**What this task involves:** All of the data below should be written out exactly.

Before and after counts
= Beginning of Section =

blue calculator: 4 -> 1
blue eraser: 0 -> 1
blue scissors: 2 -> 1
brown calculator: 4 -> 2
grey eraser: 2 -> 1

= End of Section =

**Written response:**
blue calculator: 4 -> 1
blue eraser: 0 -> 1
blue scissors: 2 -> 1
brown calculator: 4 -> 2
grey eraser: 2 -> 1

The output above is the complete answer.